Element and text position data
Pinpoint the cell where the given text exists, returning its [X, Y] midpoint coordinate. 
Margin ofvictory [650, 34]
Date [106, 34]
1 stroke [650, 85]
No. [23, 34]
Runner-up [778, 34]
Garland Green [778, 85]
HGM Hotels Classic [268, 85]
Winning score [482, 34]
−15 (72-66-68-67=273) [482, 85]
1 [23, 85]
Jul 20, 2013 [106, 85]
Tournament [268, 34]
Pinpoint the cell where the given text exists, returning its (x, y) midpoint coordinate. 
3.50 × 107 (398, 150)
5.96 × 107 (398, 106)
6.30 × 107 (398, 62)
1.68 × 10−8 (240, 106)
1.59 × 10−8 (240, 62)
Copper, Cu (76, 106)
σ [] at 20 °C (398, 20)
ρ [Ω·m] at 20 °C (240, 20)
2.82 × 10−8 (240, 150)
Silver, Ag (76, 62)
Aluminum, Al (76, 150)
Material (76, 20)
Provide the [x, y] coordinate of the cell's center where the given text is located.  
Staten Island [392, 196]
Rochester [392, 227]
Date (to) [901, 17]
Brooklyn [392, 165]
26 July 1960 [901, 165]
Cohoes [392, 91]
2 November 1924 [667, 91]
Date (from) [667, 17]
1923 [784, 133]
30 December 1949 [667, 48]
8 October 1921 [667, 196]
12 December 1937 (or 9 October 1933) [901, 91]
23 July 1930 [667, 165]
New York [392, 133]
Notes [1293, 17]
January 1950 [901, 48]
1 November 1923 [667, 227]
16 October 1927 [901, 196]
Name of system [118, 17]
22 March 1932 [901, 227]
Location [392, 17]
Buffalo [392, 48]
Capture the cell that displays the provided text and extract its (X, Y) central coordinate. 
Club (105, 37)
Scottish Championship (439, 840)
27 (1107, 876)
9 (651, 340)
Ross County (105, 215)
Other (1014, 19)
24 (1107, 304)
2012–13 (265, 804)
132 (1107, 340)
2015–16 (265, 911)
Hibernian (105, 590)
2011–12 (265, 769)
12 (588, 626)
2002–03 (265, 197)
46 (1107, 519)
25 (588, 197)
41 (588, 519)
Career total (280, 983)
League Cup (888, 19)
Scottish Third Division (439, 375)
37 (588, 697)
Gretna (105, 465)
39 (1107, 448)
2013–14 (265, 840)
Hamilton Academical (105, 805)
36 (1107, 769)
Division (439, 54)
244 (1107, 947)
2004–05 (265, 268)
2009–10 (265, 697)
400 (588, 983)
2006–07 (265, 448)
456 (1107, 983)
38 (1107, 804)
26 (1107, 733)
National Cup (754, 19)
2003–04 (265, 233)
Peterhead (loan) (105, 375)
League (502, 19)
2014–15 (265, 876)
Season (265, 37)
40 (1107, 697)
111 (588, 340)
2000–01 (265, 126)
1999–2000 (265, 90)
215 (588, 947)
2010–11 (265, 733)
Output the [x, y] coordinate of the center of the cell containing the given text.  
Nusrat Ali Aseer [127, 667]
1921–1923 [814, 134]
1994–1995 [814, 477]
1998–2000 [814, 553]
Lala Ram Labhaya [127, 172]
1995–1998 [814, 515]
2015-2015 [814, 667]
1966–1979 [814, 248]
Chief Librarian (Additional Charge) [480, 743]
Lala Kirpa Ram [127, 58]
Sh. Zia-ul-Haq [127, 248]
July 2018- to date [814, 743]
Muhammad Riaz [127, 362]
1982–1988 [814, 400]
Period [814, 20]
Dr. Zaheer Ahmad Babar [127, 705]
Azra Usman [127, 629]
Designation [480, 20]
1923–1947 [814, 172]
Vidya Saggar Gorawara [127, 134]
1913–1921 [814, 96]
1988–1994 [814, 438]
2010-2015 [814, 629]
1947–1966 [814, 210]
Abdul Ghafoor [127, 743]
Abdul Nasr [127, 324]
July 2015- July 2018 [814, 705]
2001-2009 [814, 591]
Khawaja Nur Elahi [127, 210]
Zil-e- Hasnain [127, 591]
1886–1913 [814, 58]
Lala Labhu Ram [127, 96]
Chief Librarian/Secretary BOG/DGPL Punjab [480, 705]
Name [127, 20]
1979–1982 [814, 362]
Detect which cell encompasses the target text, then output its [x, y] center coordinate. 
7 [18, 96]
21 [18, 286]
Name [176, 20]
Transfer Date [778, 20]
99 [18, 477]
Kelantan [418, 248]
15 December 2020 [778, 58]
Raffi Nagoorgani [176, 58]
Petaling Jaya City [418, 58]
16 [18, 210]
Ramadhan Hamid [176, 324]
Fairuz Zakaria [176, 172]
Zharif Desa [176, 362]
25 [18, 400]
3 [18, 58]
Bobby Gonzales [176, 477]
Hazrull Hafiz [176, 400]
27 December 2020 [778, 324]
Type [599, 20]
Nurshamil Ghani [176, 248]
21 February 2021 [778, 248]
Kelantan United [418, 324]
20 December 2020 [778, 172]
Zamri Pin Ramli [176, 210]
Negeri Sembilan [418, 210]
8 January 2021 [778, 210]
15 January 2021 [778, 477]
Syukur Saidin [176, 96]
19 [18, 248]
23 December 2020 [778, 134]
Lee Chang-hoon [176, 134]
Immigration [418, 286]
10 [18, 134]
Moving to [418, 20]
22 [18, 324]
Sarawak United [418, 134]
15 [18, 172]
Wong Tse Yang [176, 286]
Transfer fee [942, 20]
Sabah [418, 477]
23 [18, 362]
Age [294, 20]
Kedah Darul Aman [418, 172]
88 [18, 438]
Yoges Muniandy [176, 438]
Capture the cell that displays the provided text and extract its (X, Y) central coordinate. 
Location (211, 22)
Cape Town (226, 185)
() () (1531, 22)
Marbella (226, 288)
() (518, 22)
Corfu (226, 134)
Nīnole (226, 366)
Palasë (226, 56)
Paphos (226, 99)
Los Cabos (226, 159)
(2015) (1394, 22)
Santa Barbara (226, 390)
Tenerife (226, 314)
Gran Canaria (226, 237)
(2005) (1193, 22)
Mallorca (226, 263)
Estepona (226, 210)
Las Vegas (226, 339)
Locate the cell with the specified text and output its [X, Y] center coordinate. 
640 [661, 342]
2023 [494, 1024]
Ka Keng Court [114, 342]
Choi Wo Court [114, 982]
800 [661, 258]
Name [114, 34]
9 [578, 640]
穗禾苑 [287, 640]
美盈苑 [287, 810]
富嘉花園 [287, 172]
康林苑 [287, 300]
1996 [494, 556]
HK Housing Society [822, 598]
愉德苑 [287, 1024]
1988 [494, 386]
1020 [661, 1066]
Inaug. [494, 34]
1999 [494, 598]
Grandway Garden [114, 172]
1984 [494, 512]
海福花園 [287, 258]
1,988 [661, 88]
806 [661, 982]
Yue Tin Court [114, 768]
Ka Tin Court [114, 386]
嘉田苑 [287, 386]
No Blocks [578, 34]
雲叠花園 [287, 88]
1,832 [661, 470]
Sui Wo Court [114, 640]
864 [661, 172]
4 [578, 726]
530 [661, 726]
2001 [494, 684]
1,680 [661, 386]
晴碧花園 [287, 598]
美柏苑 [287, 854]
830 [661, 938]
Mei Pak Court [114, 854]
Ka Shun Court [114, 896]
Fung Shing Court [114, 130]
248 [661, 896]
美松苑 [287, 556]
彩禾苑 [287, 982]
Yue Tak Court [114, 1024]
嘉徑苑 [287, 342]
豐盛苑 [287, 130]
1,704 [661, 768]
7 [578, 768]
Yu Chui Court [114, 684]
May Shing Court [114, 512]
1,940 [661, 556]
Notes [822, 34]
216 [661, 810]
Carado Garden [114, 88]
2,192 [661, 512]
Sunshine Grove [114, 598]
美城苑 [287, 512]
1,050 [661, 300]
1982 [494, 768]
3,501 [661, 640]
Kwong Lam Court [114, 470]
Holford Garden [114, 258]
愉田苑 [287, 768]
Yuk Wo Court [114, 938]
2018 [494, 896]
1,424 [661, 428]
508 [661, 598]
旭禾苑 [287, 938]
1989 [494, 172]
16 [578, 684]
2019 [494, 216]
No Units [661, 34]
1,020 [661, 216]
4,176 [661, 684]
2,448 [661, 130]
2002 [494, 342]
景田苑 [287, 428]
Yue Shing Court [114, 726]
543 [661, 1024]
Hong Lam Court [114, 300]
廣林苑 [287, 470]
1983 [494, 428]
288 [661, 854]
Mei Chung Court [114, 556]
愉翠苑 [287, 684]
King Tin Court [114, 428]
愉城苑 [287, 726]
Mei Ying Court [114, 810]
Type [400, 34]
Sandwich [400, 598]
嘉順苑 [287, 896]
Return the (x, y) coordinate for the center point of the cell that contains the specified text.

◆ **Task goal**
Repeat the material from its first line through the line that contains "3.50 × 107 (398, 150)", inclusive, with each line copied unchanged.

◆ **Expected answer**
Pinpoint the cell where the given text exists, returning its [X, Y] midpoint coordinate. 
Margin ofvictory [650, 34]
Date [106, 34]
1 stroke [650, 85]
No. [23, 34]
Runner-up [778, 34]
Garland Green [778, 85]
HGM Hotels Classic [268, 85]
Winning score [482, 34]
−15 (72-66-68-67=273) [482, 85]
1 [23, 85]
Jul 20, 2013 [106, 85]
Tournament [268, 34]
Pinpoint the cell where the given text exists, returning its (x, y) midpoint coordinate. 
3.50 × 107 (398, 150)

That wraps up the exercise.